→ TASK: Go through the listing below and show each line that has the word "pink".

→ DATA RECORDS:
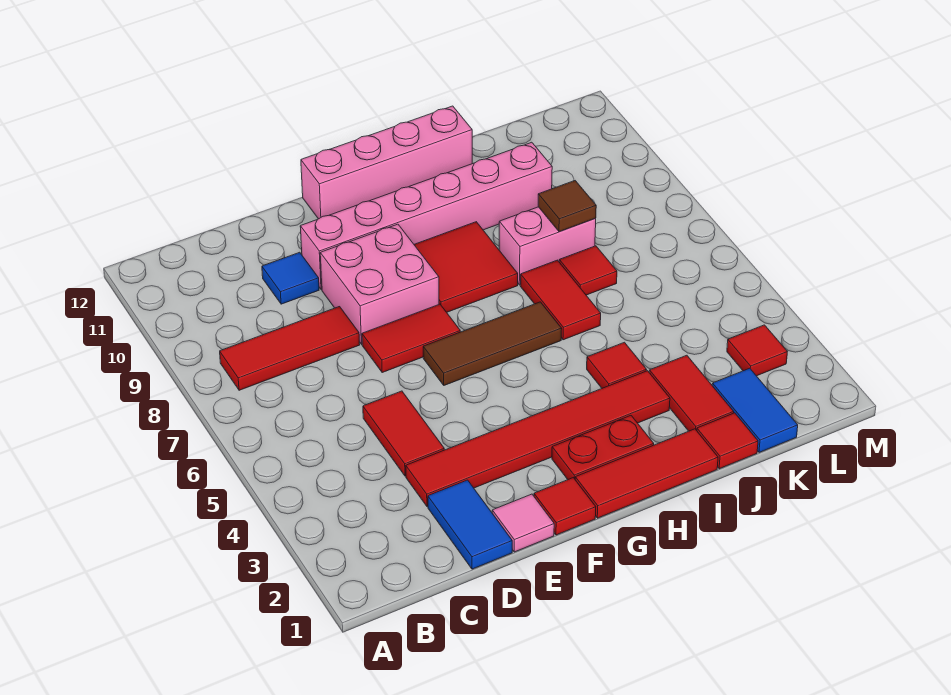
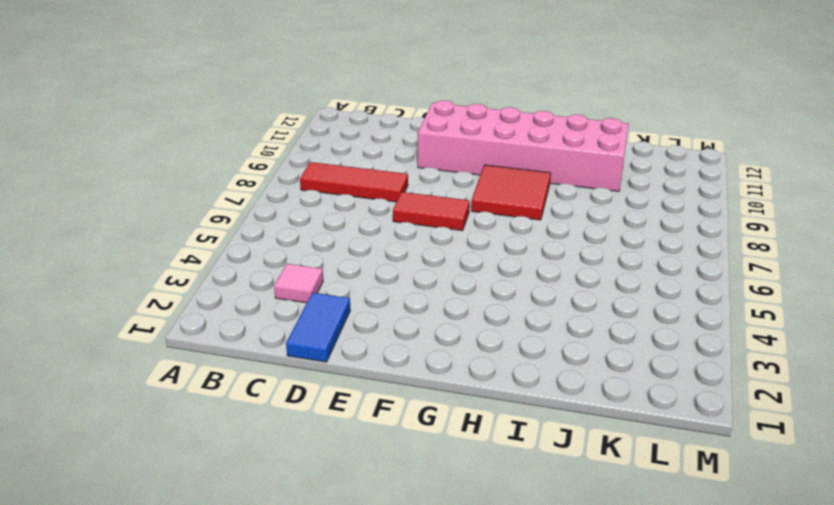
pink tile C3 level 1 -> pink tile E1 level 1
pink brick E10:J11 level 1 -> pink brick E10:J10 level 1
none -> red tile D3:I3 level 1
none -> red tile D4:D5 level 1
none -> blue tile D10 level 1

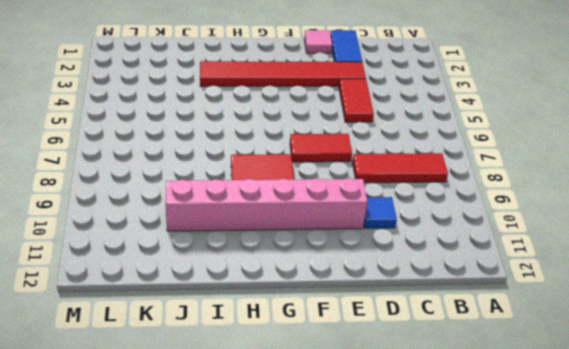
none -> pink brick E8:F9 level 1
none -> red tile F1 level 1
none -> brown tile F6:H6 level 1

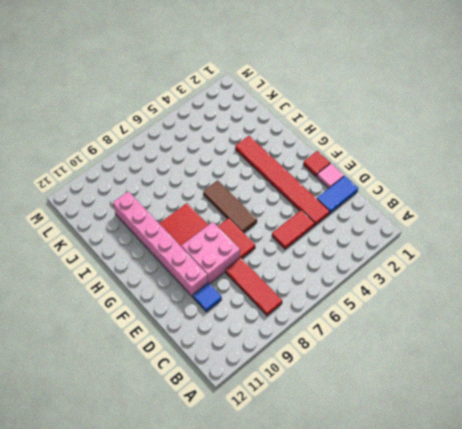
none -> pink brick F12:I12 level 1
none -> red tile G1:I1 level 1
none -> red plate G2:H2 level 1

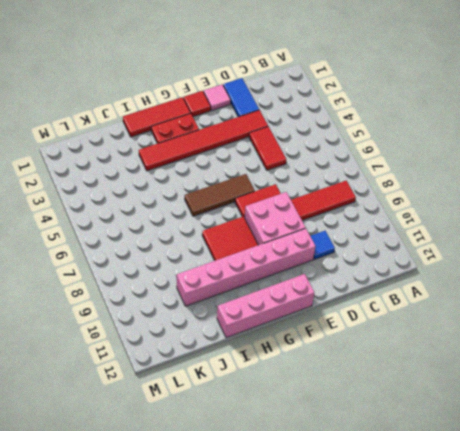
none -> red tile I4 level 1
none -> red tile I6:I7 level 1
none -> pink brick I8:J8 level 1

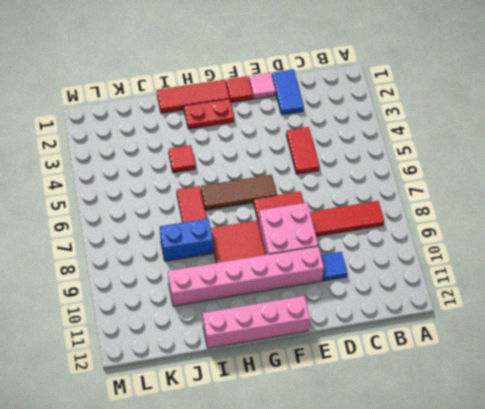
blue brick I8:J8 level 1 -> pink brick I8:J8 level 1
none -> red tile D3:I3 level 1
none -> red tile J1 level 1
none -> red tile J2:J3 level 1

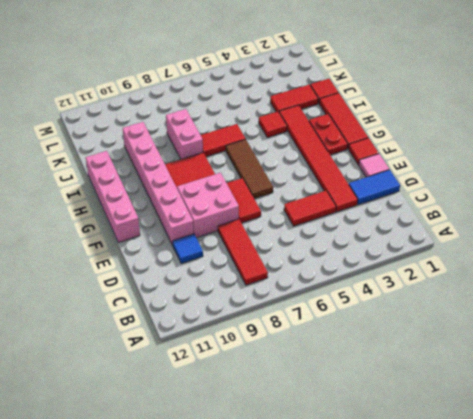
none -> red tile J7 level 1
none -> blue tile K1:K2 level 1
none -> red tile L3 level 1

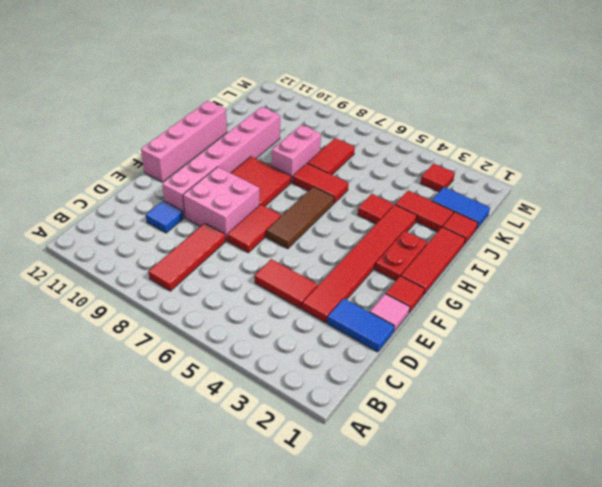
red tile J7:K7 level 1 -> red tile J7 level 1
none -> brown tile J8 level 2

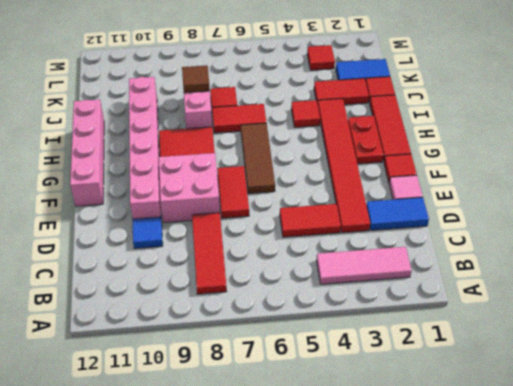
pink tile B2:B4 level 1 -> none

→ REPLY:
pink tile C3 level 1 -> pink tile E1 level 1
pink brick E10:J11 level 1 -> pink brick E10:J10 level 1
none -> pink brick E8:F9 level 1
none -> pink brick F12:I12 level 1
none -> pink brick I8:J8 level 1
blue brick I8:J8 level 1 -> pink brick I8:J8 level 1
pink tile B2:B4 level 1 -> none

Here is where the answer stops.